=== Begin Enclosure ===

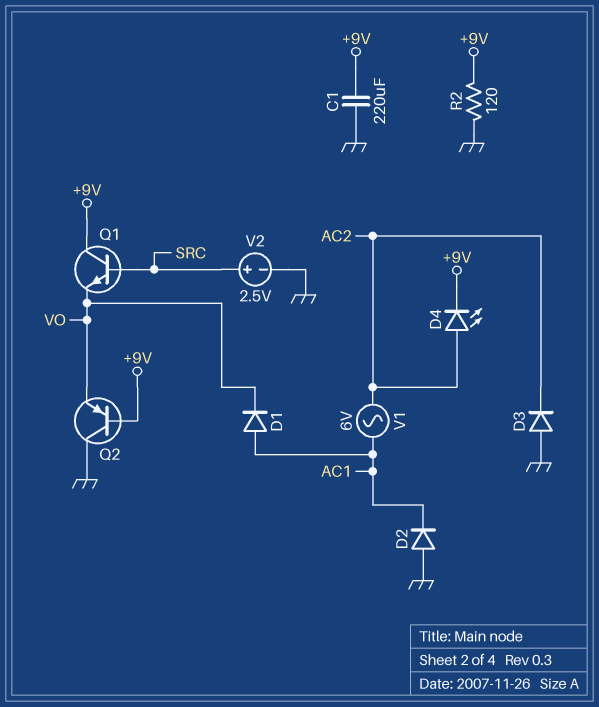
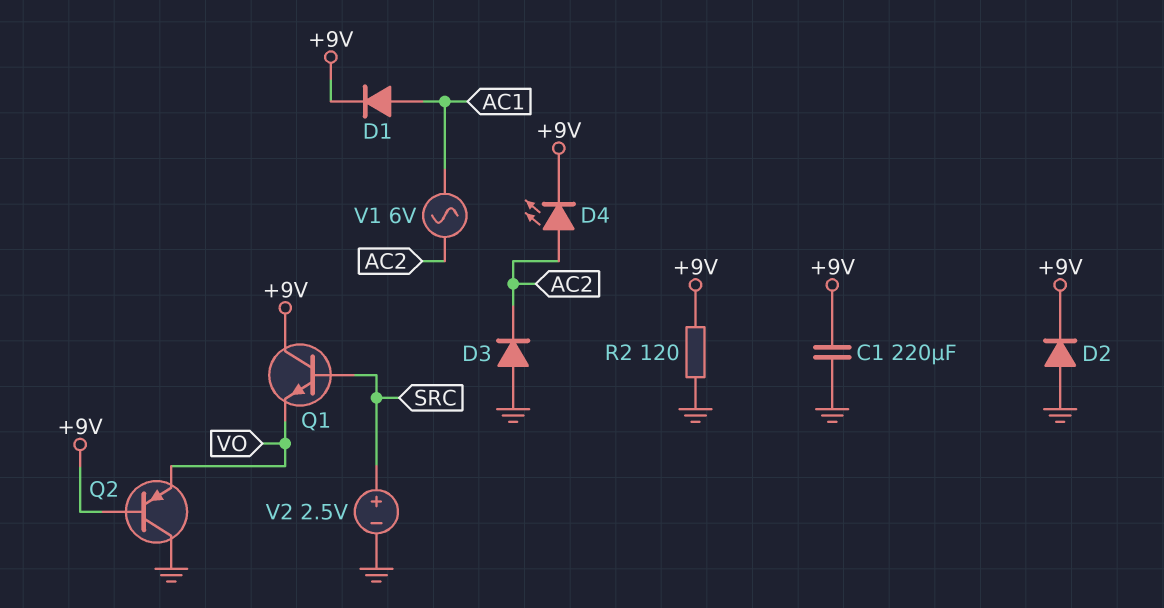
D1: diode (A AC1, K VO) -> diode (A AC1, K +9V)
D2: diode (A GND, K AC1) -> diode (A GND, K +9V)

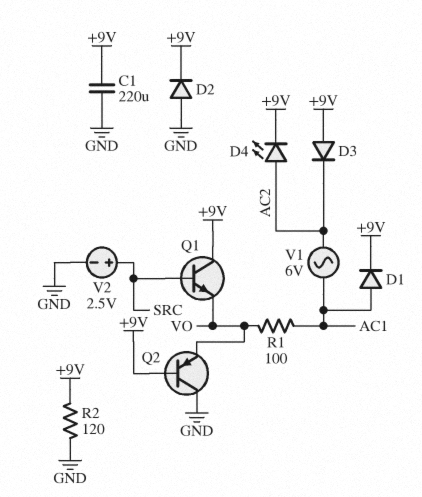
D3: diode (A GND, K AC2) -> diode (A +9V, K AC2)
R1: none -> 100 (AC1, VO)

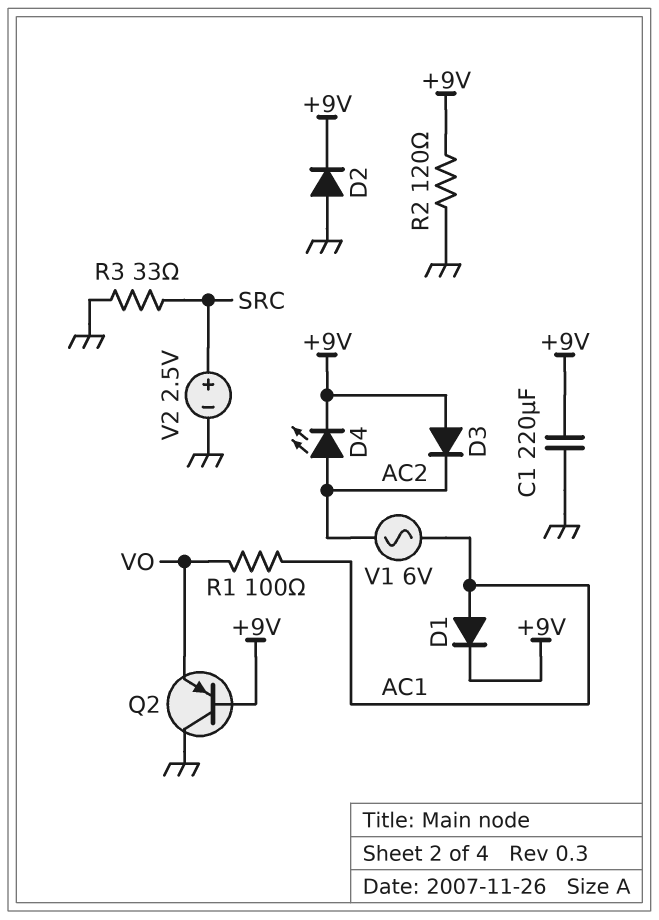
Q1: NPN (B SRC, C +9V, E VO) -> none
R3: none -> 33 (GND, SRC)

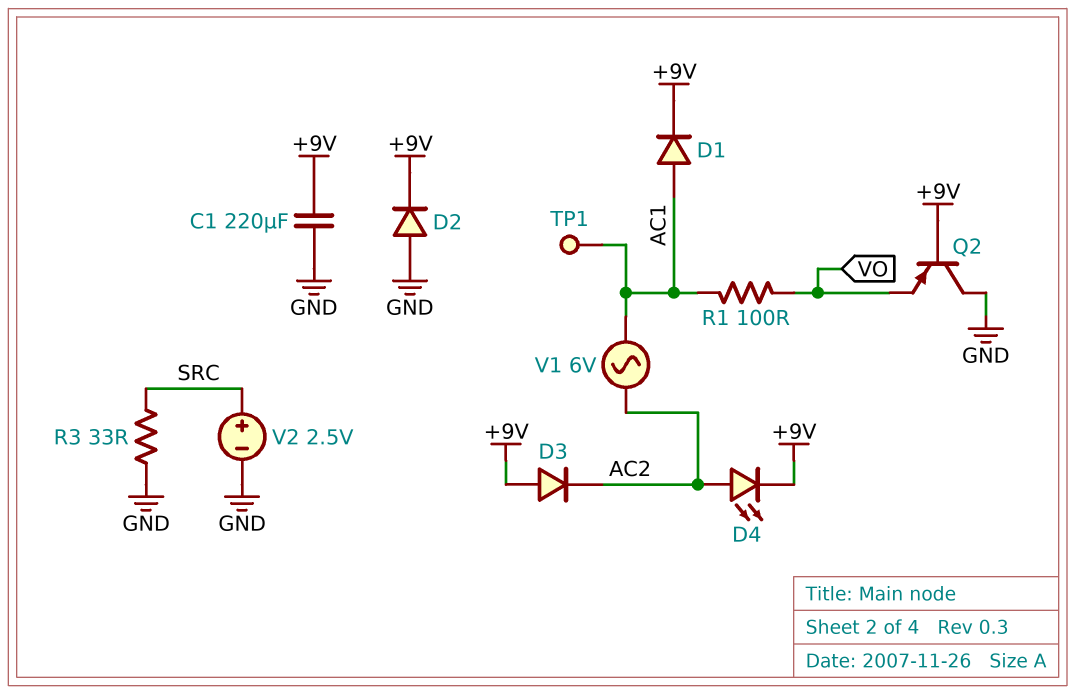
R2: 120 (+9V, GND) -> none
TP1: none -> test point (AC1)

=== End Enclosure ===

Copy exactly the lines from the line that contains "R3: none -> 33 (GND, SRC)" through the last line of the records above, both ends included, but leave out the pictures.

R3: none -> 33 (GND, SRC)

R2: 120 (+9V, GND) -> none
TP1: none -> test point (AC1)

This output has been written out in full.